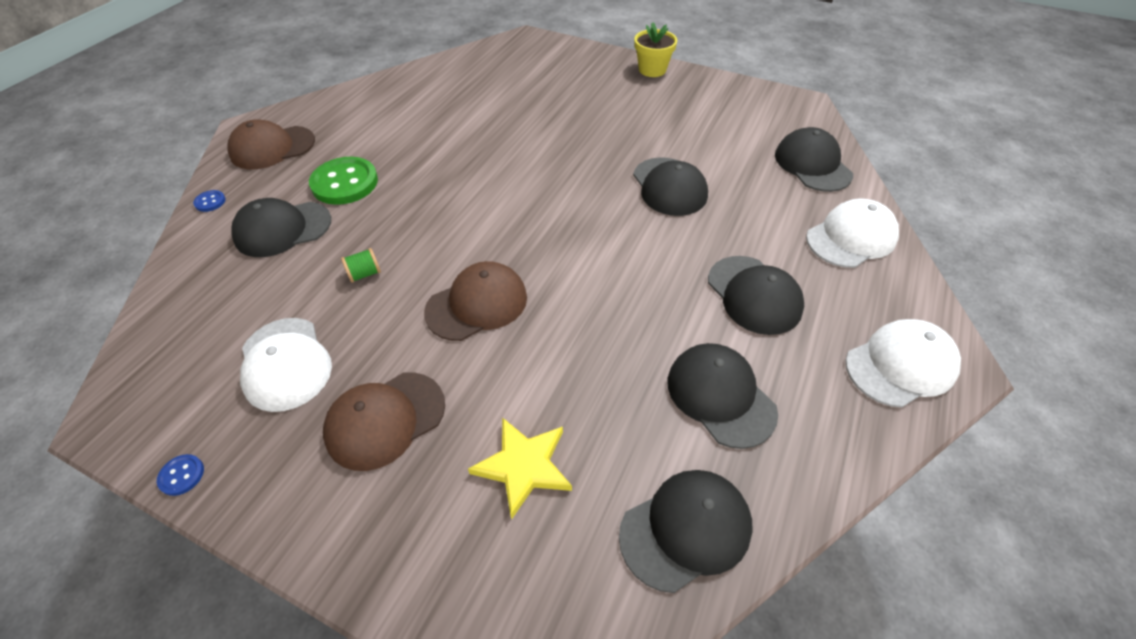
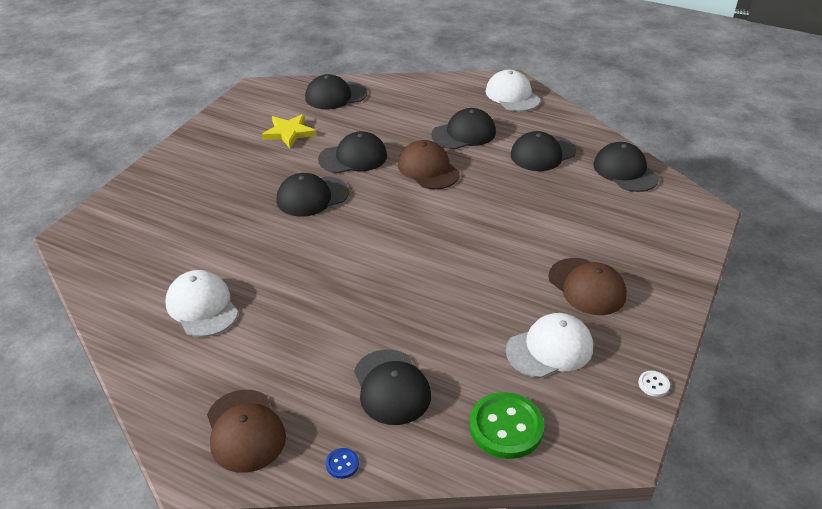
camera: 90 degrees left, 10 degrees down
(182, 475) = (653, 384): blue button -> white button
(345, 183) = (323, 352): green button -> green button (506, 427)
(365, 274) = (451, 317): green spool -> none
(477, 304) = (480, 251): brown cap -> brown cap (428, 169)
(523, 466) = (605, 225): yellow star -> yellow star (289, 133)
(587, 160) = (312, 196): none -> black cap
(652, 70) = (176, 155): yellow flower pot -> none
(851, 238) = (412, 93): white cap -> white cap (202, 306)

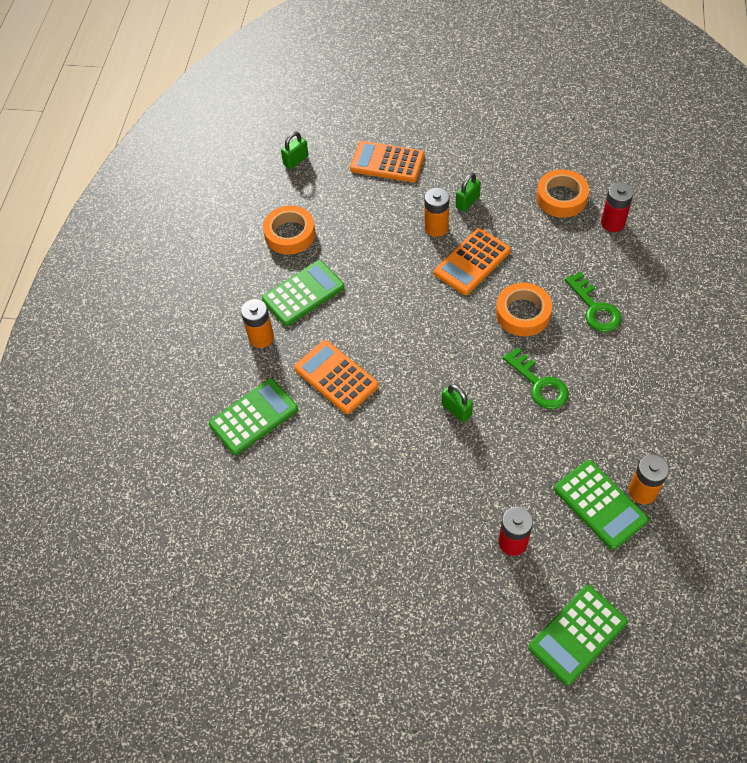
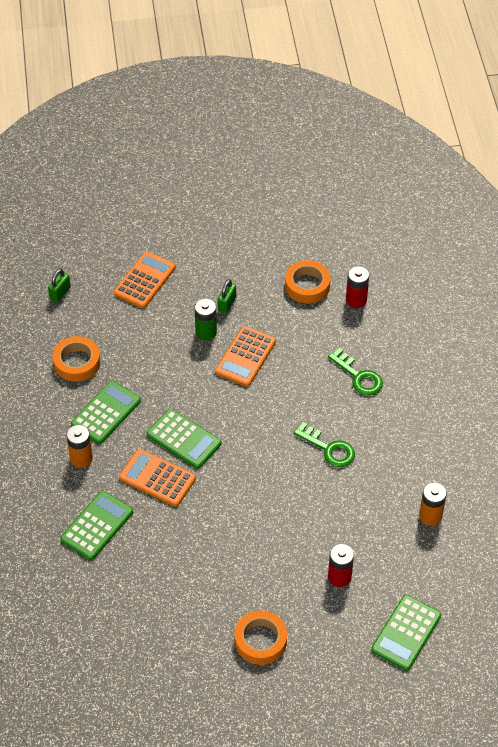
camera: 20 degrees left, 5 degrees down
(387, 162) = (144, 280): orange calculator -> orange calculator turned 120 degrees clockwise
(436, 228) = (206, 332): orange battery -> green battery
(456, 410) = (266, 484): green padlock -> none
(523, 313) = (300, 393): orange tape -> orange tape (260, 640)
(600, 504) = (400, 533): green calculator -> green calculator (184, 439)

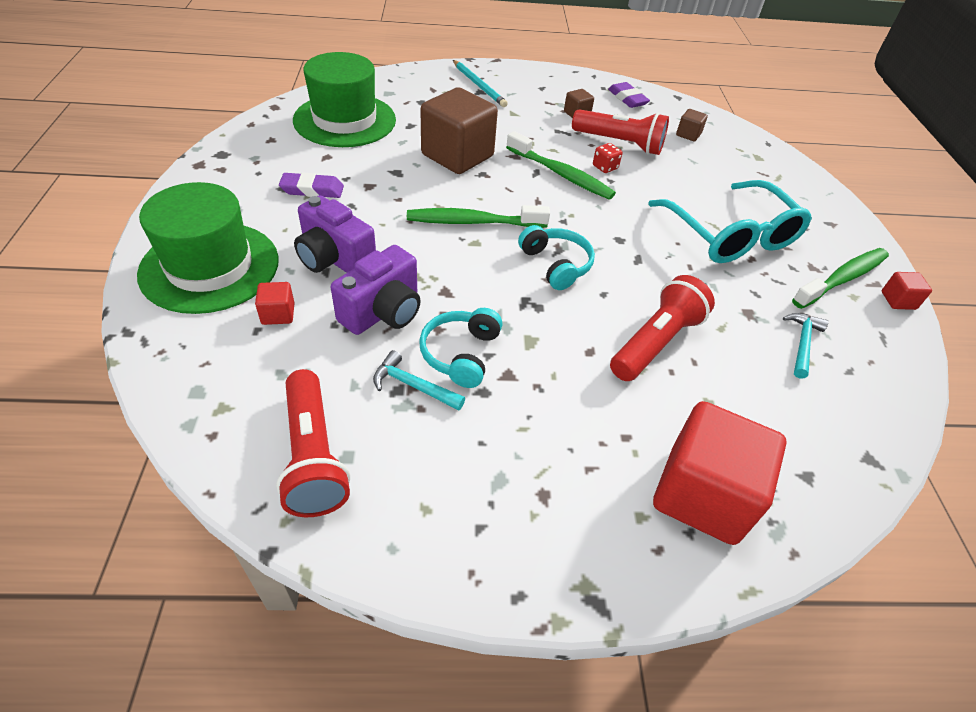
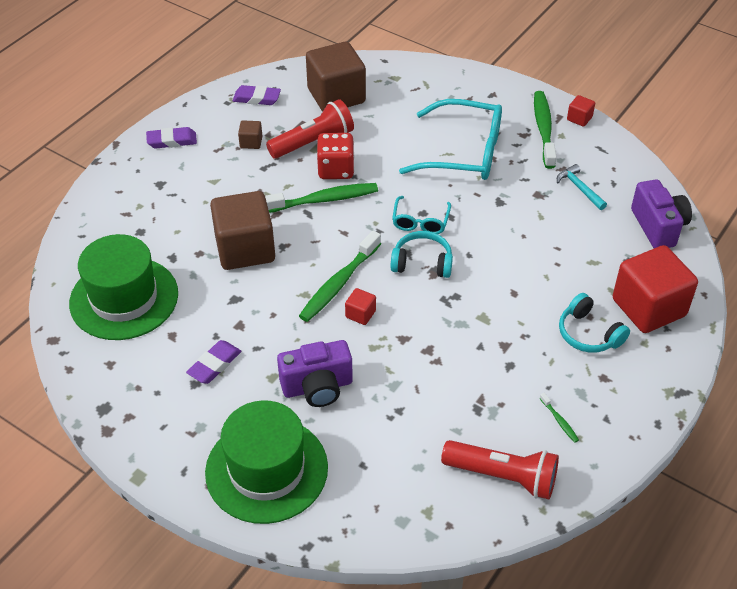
camera: 50 degrees left, 0 degrees up
(278, 314) = (355, 446): red cube -> red cube (360, 314)
(383, 312) = (398, 383): purple camera -> purple camera (658, 227)
(413, 386) = (480, 399): turquoise hammer -> none
(437, 477) = (559, 421): none -> green toothbrush
(460, 354) = (469, 360): turquoise headphones -> turquoise headphones (588, 334)
(479, 85) = (149, 179): turquoise pencil -> none
(530, 80) = (172, 141): none -> purple eraser
(605, 167) = (336, 169): red dice -> red dice, size x1.85
(606, 242) = (420, 222): none -> turquoise glasses
(655, 342) = (529, 256): red flashlight -> none
(688, 134) = (336, 96): brown cube -> brown cube, size x2.37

^^^^^^^^

▶ [EXERCISE GOAL] Copy exactly the lines of the entries above from the one containing "(182, 475) = (653, 384): blue" through the one containing "camera: 20 degrees left, 5 degrees down". Both end lines count; pictures do not.

▶ [SOLUTION TO THE EXERCISE]
(182, 475) = (653, 384): blue button -> white button
(345, 183) = (323, 352): green button -> green button (506, 427)
(365, 274) = (451, 317): green spool -> none
(477, 304) = (480, 251): brown cap -> brown cap (428, 169)
(523, 466) = (605, 225): yellow star -> yellow star (289, 133)
(587, 160) = (312, 196): none -> black cap
(652, 70) = (176, 155): yellow flower pot -> none
(851, 238) = (412, 93): white cap -> white cap (202, 306)

camera: 20 degrees left, 5 degrees down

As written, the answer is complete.